Stored data:

____

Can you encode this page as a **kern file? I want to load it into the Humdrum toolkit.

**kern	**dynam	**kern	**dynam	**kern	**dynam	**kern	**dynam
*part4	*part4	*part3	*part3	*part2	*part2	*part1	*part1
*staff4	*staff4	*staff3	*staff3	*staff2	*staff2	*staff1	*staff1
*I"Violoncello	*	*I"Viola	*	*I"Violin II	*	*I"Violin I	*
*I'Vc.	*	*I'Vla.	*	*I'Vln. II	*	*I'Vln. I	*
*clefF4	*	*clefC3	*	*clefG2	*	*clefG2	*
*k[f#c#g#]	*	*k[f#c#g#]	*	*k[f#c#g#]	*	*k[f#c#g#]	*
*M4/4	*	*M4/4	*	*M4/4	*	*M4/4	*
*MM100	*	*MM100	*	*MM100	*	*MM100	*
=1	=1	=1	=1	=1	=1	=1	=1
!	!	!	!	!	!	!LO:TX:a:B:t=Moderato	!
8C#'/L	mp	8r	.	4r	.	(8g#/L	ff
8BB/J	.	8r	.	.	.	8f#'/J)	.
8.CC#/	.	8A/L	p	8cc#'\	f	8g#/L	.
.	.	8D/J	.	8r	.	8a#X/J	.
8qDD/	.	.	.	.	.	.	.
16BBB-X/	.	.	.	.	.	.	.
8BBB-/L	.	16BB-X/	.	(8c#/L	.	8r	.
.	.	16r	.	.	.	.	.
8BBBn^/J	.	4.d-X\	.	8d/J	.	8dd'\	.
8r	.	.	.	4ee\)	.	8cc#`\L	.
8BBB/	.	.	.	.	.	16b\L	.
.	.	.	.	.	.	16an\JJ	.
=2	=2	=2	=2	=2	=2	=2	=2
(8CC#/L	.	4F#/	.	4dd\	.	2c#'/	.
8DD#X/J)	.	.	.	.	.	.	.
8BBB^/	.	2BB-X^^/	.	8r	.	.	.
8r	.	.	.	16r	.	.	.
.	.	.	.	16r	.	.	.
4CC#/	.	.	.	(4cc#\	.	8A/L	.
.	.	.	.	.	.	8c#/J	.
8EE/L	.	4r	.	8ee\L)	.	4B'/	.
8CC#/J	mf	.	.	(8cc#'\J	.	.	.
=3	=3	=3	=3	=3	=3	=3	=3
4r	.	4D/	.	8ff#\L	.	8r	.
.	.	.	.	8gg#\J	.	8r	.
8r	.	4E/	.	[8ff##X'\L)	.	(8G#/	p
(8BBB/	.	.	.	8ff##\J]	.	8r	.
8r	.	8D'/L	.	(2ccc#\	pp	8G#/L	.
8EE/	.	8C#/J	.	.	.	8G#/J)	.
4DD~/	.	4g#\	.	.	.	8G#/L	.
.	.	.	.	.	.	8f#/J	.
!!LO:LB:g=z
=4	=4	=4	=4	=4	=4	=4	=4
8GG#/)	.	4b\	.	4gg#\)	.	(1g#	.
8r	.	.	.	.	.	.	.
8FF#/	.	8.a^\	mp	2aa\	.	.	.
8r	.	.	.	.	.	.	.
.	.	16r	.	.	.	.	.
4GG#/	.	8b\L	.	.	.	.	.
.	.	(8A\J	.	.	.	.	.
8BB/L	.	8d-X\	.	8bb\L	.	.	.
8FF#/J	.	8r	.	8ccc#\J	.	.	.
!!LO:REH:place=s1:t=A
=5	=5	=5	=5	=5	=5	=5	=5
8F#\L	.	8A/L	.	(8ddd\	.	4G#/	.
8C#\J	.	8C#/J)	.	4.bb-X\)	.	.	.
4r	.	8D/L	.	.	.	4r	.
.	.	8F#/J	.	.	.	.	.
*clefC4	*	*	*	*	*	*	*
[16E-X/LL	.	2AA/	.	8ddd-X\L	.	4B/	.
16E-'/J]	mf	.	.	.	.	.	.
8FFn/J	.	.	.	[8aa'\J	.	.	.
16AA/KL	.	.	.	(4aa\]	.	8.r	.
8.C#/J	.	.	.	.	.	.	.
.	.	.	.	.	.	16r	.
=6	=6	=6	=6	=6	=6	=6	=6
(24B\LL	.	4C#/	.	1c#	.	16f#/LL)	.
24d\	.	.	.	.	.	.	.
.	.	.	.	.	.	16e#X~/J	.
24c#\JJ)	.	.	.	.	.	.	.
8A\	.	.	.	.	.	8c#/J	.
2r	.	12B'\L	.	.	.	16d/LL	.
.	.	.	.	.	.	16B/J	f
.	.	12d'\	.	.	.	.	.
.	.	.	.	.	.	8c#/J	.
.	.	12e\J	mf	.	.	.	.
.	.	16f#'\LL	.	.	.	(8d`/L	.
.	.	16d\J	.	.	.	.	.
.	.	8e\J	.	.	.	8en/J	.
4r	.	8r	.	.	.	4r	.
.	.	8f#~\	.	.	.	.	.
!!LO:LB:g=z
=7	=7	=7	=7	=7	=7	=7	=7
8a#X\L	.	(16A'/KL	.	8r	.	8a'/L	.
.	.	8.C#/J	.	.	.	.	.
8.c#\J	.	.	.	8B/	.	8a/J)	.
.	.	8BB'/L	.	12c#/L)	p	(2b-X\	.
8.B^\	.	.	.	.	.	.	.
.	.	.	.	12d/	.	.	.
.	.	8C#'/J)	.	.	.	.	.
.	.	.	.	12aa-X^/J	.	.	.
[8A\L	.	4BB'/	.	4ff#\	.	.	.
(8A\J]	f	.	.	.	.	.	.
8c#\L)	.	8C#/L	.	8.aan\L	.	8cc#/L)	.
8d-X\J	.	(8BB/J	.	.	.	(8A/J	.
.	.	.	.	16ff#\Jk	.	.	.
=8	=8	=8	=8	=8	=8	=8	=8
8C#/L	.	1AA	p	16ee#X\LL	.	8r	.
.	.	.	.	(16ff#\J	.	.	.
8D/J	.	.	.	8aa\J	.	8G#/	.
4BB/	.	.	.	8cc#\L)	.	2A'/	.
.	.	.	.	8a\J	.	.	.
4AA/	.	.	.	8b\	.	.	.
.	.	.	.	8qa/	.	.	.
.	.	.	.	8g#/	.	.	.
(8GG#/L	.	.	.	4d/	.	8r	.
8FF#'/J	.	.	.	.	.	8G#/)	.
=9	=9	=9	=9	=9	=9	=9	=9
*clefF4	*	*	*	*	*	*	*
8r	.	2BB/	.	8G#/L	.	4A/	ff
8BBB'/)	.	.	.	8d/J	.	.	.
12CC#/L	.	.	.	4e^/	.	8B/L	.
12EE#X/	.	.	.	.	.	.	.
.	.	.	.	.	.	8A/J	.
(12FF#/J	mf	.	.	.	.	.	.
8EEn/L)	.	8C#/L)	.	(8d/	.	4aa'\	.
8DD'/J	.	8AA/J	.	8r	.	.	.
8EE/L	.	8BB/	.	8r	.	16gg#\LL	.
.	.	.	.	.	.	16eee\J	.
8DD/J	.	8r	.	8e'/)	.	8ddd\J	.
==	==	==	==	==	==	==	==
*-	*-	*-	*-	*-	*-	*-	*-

____

Task to complete: Identify each line above that contains the string "kern", and copy every such line out in full.

Output:
Can you encode this page as a **kern file? I want to load it into the Humdrum toolkit.
**kern	**dynam	**kern	**dynam	**kern	**dynam	**kern	**dynam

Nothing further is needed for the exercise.